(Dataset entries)

━━━━━━━━━━━━━━━━━━━━━━━━━━━━━━

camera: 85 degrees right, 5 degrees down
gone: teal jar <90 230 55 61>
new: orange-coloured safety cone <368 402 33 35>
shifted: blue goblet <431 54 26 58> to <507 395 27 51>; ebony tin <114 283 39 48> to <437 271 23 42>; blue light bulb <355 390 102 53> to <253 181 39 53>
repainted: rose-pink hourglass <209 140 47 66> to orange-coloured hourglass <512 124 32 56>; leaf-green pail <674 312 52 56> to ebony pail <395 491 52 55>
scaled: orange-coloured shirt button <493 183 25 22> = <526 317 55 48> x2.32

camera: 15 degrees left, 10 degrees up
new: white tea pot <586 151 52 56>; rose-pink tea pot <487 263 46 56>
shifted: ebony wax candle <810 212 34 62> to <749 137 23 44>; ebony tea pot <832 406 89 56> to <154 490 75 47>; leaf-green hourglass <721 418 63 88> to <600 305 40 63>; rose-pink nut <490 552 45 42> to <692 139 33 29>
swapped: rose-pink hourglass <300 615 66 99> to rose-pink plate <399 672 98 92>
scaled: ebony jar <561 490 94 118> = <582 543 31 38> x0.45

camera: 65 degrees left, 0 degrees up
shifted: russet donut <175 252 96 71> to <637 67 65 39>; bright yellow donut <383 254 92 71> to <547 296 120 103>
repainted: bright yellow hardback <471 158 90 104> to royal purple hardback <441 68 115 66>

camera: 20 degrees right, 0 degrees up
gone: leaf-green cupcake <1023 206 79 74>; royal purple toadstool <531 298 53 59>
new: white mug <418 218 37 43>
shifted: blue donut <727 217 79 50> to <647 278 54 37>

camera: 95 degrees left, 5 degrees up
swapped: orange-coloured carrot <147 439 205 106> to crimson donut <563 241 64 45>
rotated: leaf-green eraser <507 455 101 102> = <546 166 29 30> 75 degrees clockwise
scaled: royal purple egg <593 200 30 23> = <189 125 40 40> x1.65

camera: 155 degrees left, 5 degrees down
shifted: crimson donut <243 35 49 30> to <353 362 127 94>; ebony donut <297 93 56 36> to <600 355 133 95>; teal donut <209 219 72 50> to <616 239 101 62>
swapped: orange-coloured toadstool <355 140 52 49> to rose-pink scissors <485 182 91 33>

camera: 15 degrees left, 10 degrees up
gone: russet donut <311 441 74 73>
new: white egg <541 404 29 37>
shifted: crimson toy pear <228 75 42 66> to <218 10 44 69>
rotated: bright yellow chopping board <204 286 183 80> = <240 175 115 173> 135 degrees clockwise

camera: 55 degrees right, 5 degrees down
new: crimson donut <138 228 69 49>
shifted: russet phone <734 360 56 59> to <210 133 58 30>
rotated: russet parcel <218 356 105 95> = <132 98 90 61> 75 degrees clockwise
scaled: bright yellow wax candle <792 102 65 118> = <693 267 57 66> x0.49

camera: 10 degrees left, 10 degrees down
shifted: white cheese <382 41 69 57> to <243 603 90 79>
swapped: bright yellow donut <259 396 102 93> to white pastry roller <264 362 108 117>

━━━━━━━━━━━━━━━━━━━━━━━━━━━━━━

THE PROBLEM →
Retype every record above exactly.

SOLUTION →
camera: 85 degrees right, 5 degrees down
gone: teal jar <90 230 55 61>
new: orange-coloured safety cone <368 402 33 35>
shifted: blue goblet <431 54 26 58> to <507 395 27 51>; ebony tin <114 283 39 48> to <437 271 23 42>; blue light bulb <355 390 102 53> to <253 181 39 53>
repainted: rose-pink hourglass <209 140 47 66> to orange-coloured hourglass <512 124 32 56>; leaf-green pail <674 312 52 56> to ebony pail <395 491 52 55>
scaled: orange-coloured shirt button <493 183 25 22> = <526 317 55 48> x2.32

camera: 15 degrees left, 10 degrees up
new: white tea pot <586 151 52 56>; rose-pink tea pot <487 263 46 56>
shifted: ebony wax candle <810 212 34 62> to <749 137 23 44>; ebony tea pot <832 406 89 56> to <154 490 75 47>; leaf-green hourglass <721 418 63 88> to <600 305 40 63>; rose-pink nut <490 552 45 42> to <692 139 33 29>
swapped: rose-pink hourglass <300 615 66 99> to rose-pink plate <399 672 98 92>
scaled: ebony jar <561 490 94 118> = <582 543 31 38> x0.45

camera: 65 degrees left, 0 degrees up
shifted: russet donut <175 252 96 71> to <637 67 65 39>; bright yellow donut <383 254 92 71> to <547 296 120 103>
repainted: bright yellow hardback <471 158 90 104> to royal purple hardback <441 68 115 66>

camera: 20 degrees right, 0 degrees up
gone: leaf-green cupcake <1023 206 79 74>; royal purple toadstool <531 298 53 59>
new: white mug <418 218 37 43>
shifted: blue donut <727 217 79 50> to <647 278 54 37>

camera: 95 degrees left, 5 degrees up
swapped: orange-coloured carrot <147 439 205 106> to crimson donut <563 241 64 45>
rotated: leaf-green eraser <507 455 101 102> = <546 166 29 30> 75 degrees clockwise
scaled: royal purple egg <593 200 30 23> = <189 125 40 40> x1.65

camera: 155 degrees left, 5 degrees down
shifted: crimson donut <243 35 49 30> to <353 362 127 94>; ebony donut <297 93 56 36> to <600 355 133 95>; teal donut <209 219 72 50> to <616 239 101 62>
swapped: orange-coloured toadstool <355 140 52 49> to rose-pink scissors <485 182 91 33>

camera: 15 degrees left, 10 degrees up
gone: russet donut <311 441 74 73>
new: white egg <541 404 29 37>
shifted: crimson toy pear <228 75 42 66> to <218 10 44 69>
rotated: bright yellow chopping board <204 286 183 80> = <240 175 115 173> 135 degrees clockwise

camera: 55 degrees right, 5 degrees down
new: crimson donut <138 228 69 49>
shifted: russet phone <734 360 56 59> to <210 133 58 30>
rotated: russet parcel <218 356 105 95> = <132 98 90 61> 75 degrees clockwise
scaled: bright yellow wax candle <792 102 65 118> = <693 267 57 66> x0.49

camera: 10 degrees left, 10 degrees down
shifted: white cheese <382 41 69 57> to <243 603 90 79>
swapped: bright yellow donut <259 396 102 93> to white pastry roller <264 362 108 117>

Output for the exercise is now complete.